● **Directive**
From the items below, pick out and copy each line that contains the string "kern".

___ Dataset records

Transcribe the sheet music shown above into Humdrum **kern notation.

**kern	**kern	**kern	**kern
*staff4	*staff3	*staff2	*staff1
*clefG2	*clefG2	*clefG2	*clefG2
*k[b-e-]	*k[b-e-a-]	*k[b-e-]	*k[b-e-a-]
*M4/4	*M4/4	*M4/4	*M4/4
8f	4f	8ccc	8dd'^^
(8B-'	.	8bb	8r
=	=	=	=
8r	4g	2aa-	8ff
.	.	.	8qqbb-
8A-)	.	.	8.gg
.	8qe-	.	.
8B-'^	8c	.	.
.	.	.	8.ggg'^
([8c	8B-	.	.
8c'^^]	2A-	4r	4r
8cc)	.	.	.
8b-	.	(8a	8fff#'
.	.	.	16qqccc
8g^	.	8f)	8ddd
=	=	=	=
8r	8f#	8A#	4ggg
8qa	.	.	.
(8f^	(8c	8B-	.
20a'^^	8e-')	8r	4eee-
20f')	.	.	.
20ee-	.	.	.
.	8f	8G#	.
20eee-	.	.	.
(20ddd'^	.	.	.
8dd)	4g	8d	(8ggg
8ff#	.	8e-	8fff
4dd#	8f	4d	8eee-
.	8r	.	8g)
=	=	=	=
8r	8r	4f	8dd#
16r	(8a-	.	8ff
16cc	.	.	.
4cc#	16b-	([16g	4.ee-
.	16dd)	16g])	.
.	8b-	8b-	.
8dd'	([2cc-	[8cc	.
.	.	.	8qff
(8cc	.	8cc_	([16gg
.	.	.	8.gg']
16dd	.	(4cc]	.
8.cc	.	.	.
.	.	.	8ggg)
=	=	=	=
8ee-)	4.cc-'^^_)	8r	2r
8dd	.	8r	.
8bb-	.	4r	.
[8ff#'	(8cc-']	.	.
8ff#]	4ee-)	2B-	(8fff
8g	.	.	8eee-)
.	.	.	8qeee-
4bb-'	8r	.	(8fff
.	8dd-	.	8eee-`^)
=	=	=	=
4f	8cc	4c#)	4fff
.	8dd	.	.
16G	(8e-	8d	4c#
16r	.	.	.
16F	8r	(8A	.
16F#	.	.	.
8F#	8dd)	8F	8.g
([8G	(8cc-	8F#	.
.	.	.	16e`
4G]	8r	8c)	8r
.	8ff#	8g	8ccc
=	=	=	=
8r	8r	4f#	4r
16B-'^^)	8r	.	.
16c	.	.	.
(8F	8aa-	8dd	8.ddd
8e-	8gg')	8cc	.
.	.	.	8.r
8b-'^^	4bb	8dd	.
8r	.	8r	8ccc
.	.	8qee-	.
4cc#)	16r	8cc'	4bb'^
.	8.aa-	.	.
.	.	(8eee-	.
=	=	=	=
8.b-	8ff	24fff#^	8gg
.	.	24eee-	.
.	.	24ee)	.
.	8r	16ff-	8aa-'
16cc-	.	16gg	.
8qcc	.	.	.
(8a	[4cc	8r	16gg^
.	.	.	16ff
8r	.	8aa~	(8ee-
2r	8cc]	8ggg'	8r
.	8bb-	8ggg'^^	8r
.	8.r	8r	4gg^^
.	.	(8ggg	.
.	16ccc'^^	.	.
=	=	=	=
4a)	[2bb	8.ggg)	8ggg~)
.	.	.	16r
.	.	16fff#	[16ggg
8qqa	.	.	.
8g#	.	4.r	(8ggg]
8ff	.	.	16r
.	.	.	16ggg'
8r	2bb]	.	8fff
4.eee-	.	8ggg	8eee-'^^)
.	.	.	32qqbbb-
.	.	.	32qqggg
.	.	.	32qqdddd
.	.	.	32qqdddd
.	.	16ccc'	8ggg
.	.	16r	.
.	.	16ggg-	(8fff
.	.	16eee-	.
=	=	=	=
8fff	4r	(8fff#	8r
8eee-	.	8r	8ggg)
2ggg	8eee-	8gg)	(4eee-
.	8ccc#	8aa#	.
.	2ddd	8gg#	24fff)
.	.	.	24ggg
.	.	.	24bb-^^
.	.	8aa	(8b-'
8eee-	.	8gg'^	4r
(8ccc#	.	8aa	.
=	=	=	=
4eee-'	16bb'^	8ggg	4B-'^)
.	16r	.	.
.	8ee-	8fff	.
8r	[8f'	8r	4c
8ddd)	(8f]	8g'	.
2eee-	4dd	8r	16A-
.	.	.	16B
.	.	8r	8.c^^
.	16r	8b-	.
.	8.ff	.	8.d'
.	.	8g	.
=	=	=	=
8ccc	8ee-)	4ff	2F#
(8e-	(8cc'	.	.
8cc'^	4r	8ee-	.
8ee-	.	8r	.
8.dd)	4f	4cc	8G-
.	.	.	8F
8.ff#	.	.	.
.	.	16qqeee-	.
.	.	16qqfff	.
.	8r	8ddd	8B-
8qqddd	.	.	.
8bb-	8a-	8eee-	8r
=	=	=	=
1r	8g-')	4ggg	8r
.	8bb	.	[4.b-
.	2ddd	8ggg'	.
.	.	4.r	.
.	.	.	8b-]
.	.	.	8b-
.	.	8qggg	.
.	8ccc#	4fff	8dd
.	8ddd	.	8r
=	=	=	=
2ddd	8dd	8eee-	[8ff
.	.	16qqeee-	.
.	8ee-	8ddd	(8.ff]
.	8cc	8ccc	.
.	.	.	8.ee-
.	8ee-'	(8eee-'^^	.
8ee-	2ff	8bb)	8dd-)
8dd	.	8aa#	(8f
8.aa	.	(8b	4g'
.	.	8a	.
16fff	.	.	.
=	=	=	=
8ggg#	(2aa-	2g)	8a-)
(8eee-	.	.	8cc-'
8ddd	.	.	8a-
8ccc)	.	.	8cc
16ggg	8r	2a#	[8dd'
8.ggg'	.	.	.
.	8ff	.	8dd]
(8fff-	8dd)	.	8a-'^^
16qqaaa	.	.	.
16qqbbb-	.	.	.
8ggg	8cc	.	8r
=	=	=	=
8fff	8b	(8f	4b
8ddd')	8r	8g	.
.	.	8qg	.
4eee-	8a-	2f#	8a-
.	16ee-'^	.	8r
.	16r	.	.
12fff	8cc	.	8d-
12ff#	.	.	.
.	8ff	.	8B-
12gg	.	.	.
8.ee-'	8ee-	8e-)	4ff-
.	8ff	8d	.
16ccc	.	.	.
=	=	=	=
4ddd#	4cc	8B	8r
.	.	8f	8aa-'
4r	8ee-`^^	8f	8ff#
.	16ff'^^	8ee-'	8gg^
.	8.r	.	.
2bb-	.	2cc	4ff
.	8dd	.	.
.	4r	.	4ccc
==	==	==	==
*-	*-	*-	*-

______

● **Task response**
Transcribe the sheet music shown above into Humdrum **kern notation.
**kern	**kern	**kern	**kern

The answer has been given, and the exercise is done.